Start of DATA LISTING

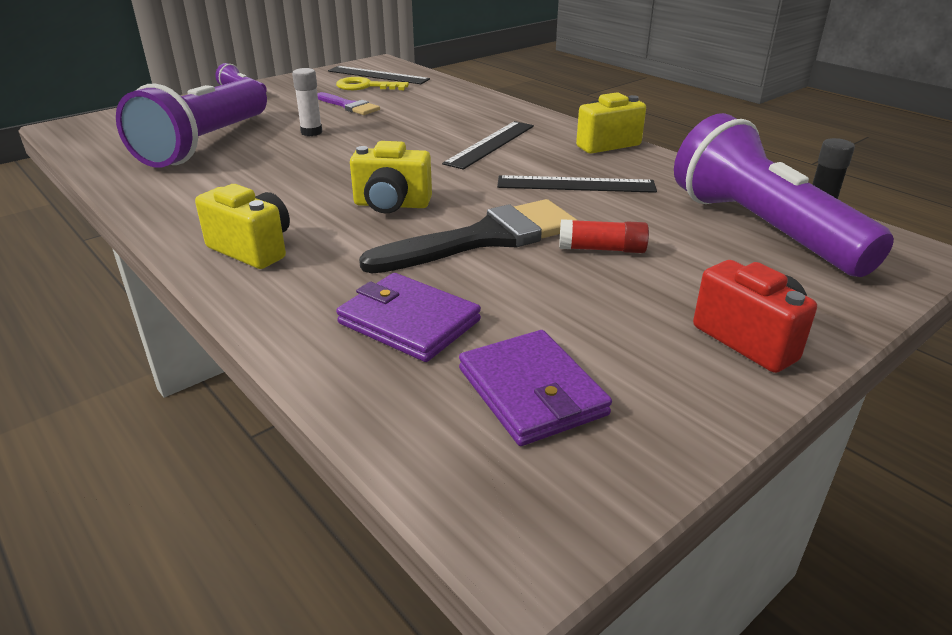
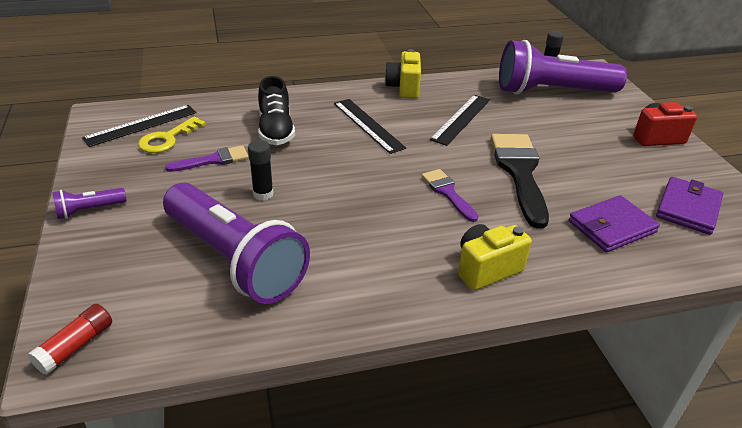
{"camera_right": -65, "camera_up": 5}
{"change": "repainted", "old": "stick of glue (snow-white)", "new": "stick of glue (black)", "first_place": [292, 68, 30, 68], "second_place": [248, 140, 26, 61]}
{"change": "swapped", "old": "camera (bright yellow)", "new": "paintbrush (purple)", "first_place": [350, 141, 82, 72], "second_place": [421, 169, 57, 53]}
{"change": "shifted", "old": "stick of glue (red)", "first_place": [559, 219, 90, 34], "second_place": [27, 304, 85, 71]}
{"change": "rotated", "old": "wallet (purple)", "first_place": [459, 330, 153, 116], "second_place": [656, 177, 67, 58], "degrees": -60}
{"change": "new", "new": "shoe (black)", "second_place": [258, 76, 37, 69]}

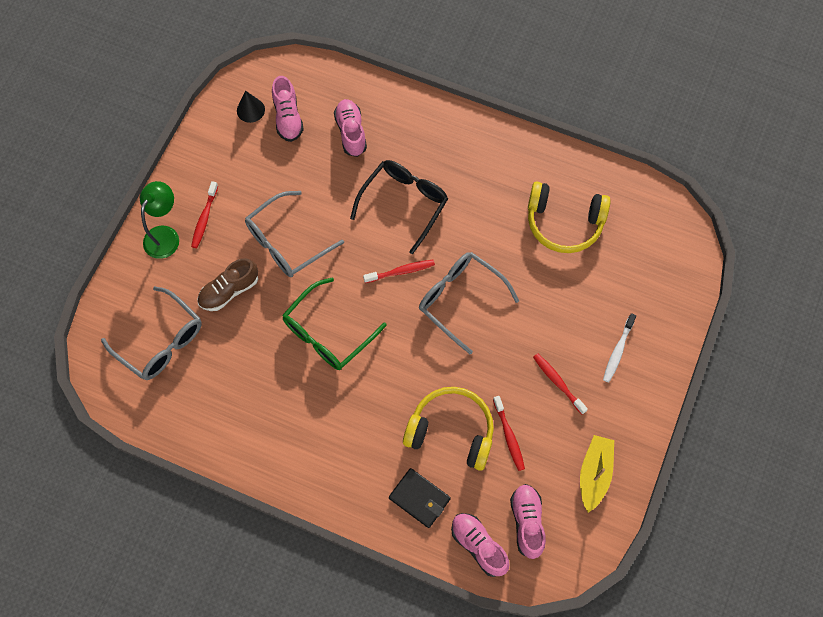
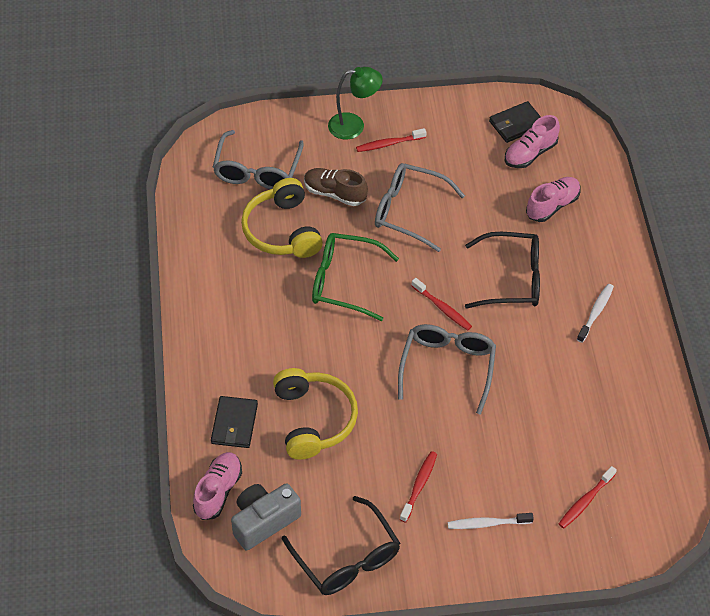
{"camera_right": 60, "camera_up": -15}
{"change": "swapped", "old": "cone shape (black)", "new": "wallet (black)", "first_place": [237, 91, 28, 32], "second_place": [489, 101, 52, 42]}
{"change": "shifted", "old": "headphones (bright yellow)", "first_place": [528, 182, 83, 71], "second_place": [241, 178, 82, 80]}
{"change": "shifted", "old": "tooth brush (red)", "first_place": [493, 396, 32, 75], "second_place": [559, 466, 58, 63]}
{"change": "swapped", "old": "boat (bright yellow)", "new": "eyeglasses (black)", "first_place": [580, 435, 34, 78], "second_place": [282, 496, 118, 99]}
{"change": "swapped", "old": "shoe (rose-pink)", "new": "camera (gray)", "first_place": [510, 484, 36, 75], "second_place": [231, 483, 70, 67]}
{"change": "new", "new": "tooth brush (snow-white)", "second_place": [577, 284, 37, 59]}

End of DATA LISTING

• _EXERCISE DESCRIPTION_
Restate the entries above word for word, minus the pictures.

• _ANSWER SPACE_
{"camera_right": -65, "camera_up": 5}
{"change": "repainted", "old": "stick of glue (snow-white)", "new": "stick of glue (black)", "first_place": [292, 68, 30, 68], "second_place": [248, 140, 26, 61]}
{"change": "swapped", "old": "camera (bright yellow)", "new": "paintbrush (purple)", "first_place": [350, 141, 82, 72], "second_place": [421, 169, 57, 53]}
{"change": "shifted", "old": "stick of glue (red)", "first_place": [559, 219, 90, 34], "second_place": [27, 304, 85, 71]}
{"change": "rotated", "old": "wallet (purple)", "first_place": [459, 330, 153, 116], "second_place": [656, 177, 67, 58], "degrees": -60}
{"change": "new", "new": "shoe (black)", "second_place": [258, 76, 37, 69]}

{"camera_right": 60, "camera_up": -15}
{"change": "swapped", "old": "cone shape (black)", "new": "wallet (black)", "first_place": [237, 91, 28, 32], "second_place": [489, 101, 52, 42]}
{"change": "shifted", "old": "headphones (bright yellow)", "first_place": [528, 182, 83, 71], "second_place": [241, 178, 82, 80]}
{"change": "shifted", "old": "tooth brush (red)", "first_place": [493, 396, 32, 75], "second_place": [559, 466, 58, 63]}
{"change": "swapped", "old": "boat (bright yellow)", "new": "eyeglasses (black)", "first_place": [580, 435, 34, 78], "second_place": [282, 496, 118, 99]}
{"change": "swapped", "old": "shoe (rose-pink)", "new": "camera (gray)", "first_place": [510, 484, 36, 75], "second_place": [231, 483, 70, 67]}
{"change": "new", "new": "tooth brush (snow-white)", "second_place": [577, 284, 37, 59]}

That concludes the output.